→ **Exercise requirements**
Within the data that follows, how many lines contain the word "FILT"? Reply with only the number.

→ **Records shown**
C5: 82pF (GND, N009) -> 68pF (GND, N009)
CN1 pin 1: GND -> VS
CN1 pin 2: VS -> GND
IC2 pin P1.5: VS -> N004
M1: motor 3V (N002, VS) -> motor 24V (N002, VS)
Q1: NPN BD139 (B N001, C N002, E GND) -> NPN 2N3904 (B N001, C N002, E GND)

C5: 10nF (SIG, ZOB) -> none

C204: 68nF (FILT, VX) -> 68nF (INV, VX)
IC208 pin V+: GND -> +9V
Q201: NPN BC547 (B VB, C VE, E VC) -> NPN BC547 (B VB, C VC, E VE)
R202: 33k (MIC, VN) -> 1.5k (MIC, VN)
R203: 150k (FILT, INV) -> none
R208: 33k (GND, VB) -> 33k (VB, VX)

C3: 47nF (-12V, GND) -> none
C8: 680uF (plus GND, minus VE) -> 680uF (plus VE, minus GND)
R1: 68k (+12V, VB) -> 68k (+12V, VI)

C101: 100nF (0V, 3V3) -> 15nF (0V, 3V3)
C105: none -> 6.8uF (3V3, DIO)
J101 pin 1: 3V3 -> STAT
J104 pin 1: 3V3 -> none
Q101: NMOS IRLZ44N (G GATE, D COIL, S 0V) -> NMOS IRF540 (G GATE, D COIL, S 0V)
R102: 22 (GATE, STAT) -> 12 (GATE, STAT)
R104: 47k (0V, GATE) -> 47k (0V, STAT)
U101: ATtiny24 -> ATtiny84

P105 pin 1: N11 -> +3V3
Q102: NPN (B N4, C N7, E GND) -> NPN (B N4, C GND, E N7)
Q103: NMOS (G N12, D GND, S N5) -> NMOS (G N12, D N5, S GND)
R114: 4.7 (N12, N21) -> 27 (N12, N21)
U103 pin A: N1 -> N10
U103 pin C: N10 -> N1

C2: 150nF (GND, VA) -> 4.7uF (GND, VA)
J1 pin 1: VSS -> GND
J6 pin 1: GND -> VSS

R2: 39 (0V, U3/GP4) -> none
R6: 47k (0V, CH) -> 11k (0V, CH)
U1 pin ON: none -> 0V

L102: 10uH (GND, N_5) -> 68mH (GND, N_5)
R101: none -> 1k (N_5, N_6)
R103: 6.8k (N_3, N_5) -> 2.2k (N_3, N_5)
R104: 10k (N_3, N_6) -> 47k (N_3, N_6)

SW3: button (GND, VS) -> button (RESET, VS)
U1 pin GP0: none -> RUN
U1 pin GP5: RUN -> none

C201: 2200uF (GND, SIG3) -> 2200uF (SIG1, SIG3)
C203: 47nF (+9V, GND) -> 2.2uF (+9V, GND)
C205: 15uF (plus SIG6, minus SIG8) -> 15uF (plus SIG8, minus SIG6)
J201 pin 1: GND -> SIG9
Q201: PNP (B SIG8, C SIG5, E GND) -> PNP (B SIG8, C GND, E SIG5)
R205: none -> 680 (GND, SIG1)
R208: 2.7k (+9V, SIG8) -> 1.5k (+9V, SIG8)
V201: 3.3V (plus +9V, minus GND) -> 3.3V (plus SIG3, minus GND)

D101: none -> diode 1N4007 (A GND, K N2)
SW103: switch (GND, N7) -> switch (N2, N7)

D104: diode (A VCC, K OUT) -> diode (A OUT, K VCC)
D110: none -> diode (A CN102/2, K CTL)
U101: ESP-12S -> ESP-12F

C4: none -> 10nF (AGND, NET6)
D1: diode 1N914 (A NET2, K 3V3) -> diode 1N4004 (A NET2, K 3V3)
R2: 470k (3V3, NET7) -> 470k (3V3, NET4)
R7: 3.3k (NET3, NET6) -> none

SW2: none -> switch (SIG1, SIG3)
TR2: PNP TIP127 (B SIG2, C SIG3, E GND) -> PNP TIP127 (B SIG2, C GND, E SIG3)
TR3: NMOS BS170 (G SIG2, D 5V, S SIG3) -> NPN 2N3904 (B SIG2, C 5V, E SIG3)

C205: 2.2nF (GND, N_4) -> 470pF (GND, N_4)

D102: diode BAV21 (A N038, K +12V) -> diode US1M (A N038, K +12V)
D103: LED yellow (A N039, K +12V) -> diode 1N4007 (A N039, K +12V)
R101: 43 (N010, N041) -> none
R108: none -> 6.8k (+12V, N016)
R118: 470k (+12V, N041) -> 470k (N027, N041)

→ **Result**
2